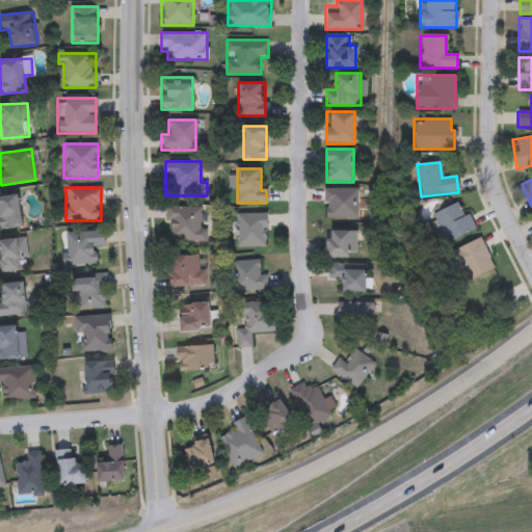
[(358,188),(358,218),(325,218),(325,188),(358,188)]
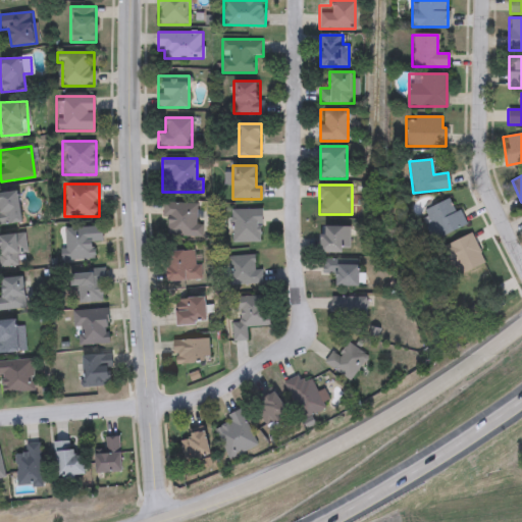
[(0,193),(19,193),(19,224),(0,224),(0,193)]
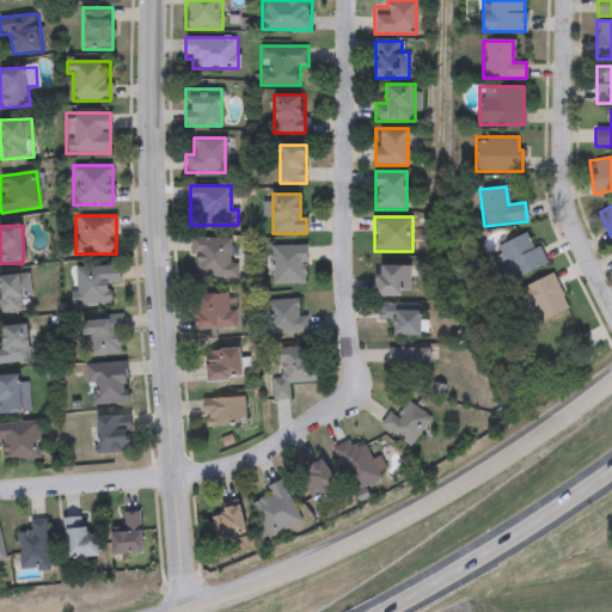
[(545,264),(510,281),(495,248),(530,231),(545,264)]
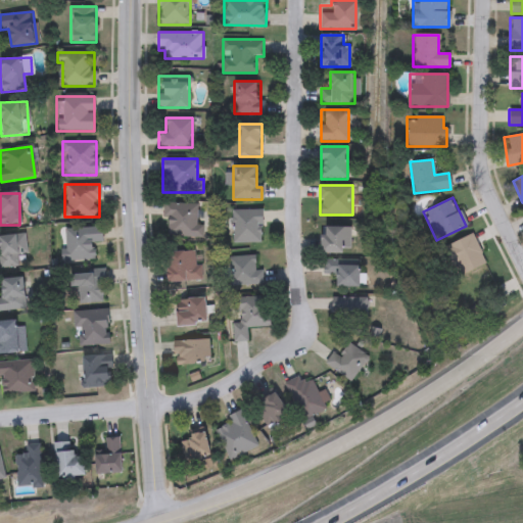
[(202,238),(161,237),(162,202),(197,203),(197,225),(203,225),(202,238)]
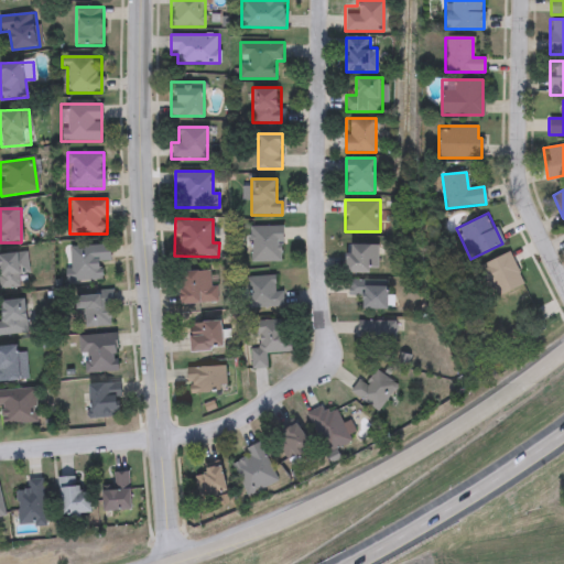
[(249,227),(282,227),(282,262),(249,262),(249,227)]
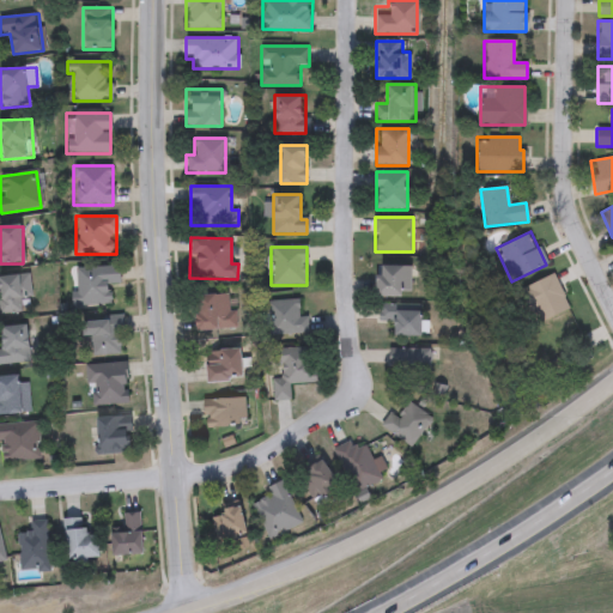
[(109,305),(70,307),(70,293),(76,293),(74,268),(120,266),(120,284),(108,284),(109,305)]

Exercise brief => Quote every record above exactly, omitting any pictures they contain.

Response =>
[(358,188),(358,218),(325,218),(325,188),(358,188)]
[(0,193),(19,193),(19,224),(0,224),(0,193)]
[(545,264),(510,281),(495,248),(530,231),(545,264)]
[(202,238),(161,237),(162,202),(197,203),(197,225),(203,225),(202,238)]
[(249,227),(282,227),(282,262),(249,262),(249,227)]
[(109,305),(70,307),(70,293),(76,293),(74,268),(120,266),(120,284),(108,284),(109,305)]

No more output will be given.